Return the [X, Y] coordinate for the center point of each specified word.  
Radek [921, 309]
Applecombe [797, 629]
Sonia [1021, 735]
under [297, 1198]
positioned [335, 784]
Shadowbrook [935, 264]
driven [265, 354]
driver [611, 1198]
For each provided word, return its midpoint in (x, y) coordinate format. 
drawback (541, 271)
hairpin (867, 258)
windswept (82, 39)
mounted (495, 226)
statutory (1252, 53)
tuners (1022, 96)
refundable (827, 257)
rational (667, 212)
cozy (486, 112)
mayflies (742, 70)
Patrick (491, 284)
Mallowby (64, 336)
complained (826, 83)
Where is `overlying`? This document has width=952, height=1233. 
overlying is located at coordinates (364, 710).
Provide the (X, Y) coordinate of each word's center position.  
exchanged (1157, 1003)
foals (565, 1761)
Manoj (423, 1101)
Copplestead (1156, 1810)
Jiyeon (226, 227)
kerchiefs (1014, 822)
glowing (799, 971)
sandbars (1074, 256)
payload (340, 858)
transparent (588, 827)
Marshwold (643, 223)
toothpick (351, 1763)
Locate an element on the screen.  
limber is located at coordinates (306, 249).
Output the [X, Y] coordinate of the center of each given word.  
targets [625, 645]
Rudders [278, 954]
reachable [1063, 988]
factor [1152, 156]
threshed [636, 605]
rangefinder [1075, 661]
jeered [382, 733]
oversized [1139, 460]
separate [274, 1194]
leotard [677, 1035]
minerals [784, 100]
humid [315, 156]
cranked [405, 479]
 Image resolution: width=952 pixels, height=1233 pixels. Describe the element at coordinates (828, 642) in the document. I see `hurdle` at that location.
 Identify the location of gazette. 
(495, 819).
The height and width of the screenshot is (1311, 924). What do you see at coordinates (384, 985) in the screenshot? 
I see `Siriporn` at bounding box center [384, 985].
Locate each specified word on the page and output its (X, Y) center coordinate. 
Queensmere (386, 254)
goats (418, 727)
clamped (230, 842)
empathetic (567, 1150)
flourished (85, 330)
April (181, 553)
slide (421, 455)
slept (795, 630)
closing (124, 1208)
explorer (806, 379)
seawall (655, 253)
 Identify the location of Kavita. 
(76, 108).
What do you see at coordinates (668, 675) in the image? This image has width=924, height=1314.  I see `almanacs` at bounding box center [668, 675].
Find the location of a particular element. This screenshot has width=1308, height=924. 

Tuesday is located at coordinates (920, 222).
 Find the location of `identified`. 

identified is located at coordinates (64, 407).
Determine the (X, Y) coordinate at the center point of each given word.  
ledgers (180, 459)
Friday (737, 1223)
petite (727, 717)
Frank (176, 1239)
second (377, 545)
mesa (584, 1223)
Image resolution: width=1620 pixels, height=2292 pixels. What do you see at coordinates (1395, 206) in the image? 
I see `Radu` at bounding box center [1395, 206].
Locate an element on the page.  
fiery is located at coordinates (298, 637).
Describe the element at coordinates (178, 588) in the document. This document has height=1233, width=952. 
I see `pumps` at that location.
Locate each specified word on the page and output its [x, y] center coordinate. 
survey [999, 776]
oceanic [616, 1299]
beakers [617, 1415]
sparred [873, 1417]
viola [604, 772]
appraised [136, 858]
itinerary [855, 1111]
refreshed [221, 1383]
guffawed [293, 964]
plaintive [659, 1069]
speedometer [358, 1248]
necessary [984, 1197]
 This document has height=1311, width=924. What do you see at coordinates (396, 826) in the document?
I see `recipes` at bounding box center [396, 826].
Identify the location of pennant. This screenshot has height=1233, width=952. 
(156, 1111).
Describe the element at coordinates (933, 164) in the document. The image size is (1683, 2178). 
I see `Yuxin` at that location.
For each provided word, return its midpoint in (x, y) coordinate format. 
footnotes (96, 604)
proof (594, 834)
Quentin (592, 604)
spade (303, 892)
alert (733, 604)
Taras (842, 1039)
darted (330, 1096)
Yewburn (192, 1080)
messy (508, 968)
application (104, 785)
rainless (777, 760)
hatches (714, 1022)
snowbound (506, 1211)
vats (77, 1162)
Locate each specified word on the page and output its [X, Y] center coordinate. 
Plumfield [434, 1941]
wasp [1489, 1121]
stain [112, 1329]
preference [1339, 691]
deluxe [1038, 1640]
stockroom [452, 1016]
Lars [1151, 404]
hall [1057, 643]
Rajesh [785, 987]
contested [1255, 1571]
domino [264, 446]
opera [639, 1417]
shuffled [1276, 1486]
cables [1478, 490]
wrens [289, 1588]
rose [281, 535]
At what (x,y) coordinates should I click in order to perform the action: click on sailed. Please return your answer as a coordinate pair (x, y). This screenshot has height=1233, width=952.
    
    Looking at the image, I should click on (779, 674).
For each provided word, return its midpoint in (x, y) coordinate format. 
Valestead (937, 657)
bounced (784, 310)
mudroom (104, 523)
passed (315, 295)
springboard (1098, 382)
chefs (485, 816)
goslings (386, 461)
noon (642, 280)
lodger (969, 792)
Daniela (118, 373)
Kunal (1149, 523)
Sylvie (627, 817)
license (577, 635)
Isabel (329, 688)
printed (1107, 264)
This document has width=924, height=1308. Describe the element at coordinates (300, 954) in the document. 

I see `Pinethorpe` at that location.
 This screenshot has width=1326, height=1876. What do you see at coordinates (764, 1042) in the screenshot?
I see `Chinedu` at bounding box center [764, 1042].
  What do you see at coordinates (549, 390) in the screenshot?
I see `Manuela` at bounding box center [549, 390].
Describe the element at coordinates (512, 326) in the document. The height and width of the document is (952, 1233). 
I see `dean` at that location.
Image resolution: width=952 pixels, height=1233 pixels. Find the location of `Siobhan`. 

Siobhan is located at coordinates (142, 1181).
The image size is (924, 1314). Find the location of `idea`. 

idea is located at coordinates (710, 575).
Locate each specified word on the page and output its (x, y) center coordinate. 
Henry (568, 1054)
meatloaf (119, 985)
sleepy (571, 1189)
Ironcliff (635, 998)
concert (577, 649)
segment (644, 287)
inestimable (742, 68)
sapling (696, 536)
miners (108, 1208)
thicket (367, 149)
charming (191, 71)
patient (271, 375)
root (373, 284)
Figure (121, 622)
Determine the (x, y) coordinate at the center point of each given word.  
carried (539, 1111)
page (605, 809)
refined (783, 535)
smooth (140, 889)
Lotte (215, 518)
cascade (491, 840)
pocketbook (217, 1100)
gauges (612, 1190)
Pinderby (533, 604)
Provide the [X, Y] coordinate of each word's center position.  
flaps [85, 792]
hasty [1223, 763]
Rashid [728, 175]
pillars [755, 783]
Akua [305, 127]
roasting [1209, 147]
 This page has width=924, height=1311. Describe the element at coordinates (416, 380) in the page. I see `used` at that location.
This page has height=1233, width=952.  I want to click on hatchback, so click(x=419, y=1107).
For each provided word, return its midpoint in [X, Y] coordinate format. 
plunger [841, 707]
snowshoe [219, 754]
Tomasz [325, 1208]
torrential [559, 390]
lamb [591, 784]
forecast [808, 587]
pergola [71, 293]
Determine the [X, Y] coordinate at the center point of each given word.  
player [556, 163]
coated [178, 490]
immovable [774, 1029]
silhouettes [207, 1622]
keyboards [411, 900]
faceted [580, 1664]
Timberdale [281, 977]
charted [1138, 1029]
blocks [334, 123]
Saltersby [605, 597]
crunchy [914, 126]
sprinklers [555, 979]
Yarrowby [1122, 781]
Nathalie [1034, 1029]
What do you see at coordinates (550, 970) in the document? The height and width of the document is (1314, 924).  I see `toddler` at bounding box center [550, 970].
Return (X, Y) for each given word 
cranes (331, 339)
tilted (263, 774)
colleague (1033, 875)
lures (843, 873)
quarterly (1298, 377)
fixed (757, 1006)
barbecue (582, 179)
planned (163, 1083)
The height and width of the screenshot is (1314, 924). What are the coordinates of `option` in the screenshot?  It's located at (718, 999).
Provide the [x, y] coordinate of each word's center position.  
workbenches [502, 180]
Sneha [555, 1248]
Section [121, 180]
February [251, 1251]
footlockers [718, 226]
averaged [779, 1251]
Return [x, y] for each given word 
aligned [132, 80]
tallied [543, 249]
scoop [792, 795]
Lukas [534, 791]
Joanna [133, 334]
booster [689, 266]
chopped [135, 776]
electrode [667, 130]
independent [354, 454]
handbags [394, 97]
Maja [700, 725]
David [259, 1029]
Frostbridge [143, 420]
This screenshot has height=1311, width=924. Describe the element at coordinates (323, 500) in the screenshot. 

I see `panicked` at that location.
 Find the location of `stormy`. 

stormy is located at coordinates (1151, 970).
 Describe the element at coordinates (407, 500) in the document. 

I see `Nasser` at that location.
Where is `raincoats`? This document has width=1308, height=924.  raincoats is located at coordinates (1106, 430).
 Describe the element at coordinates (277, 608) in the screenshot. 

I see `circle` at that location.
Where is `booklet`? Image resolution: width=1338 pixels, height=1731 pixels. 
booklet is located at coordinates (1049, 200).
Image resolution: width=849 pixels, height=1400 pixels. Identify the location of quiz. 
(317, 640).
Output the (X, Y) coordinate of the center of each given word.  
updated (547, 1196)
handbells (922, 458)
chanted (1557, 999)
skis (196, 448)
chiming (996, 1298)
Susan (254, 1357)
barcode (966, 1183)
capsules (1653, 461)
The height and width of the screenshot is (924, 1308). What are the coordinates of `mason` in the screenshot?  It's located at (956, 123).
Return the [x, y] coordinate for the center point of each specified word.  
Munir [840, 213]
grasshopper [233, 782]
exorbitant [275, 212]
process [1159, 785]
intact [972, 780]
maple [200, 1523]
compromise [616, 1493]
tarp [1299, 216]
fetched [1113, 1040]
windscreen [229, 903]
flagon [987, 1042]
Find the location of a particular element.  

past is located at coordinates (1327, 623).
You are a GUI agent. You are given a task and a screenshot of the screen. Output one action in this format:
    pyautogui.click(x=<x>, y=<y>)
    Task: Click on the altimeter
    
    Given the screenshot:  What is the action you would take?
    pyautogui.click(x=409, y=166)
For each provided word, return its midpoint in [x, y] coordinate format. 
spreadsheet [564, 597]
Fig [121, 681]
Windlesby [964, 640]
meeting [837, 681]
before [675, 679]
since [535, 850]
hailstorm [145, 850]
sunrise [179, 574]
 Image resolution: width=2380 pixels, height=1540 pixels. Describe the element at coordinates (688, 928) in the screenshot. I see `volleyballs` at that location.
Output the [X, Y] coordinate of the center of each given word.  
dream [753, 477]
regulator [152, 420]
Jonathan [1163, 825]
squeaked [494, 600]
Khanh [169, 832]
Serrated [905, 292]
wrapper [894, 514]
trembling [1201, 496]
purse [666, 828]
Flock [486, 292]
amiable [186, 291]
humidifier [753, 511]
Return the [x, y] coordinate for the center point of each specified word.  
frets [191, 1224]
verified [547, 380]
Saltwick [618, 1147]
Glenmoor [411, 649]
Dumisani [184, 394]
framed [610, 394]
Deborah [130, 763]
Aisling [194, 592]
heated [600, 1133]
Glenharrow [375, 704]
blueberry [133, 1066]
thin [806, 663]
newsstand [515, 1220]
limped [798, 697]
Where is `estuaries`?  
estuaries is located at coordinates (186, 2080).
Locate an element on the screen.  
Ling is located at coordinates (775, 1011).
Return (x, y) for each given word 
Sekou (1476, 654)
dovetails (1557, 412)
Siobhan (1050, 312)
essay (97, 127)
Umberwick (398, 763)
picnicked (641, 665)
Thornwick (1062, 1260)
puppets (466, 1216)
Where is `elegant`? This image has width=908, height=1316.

Exercise prompt |
Update the material starting at the line containing "Pinderby (533, 604)" and ending at the line containing "crunchy [914, 126]" by replacing "midpoint" with "center point", leaving everything else the same. Return only those lines.

Full output |
Pinderby (533, 604)
Provide the [X, Y] coordinate of each word's center position.  
flaps [85, 792]
hasty [1223, 763]
Rashid [728, 175]
pillars [755, 783]
Akua [305, 127]
roasting [1209, 147]
 This page has width=924, height=1311. Describe the element at coordinates (416, 380) in the page. I see `used` at that location.
This page has height=1233, width=952.  I want to click on hatchback, so click(x=419, y=1107).
For each provided word, return its center point in [X, Y] coordinate format. 
plunger [841, 707]
snowshoe [219, 754]
Tomasz [325, 1208]
torrential [559, 390]
lamb [591, 784]
forecast [808, 587]
pergola [71, 293]
Determine the [X, Y] coordinate at the center point of each given word.  
player [556, 163]
coated [178, 490]
immovable [774, 1029]
silhouettes [207, 1622]
keyboards [411, 900]
faceted [580, 1664]
Timberdale [281, 977]
charted [1138, 1029]
blocks [334, 123]
Saltersby [605, 597]
crunchy [914, 126]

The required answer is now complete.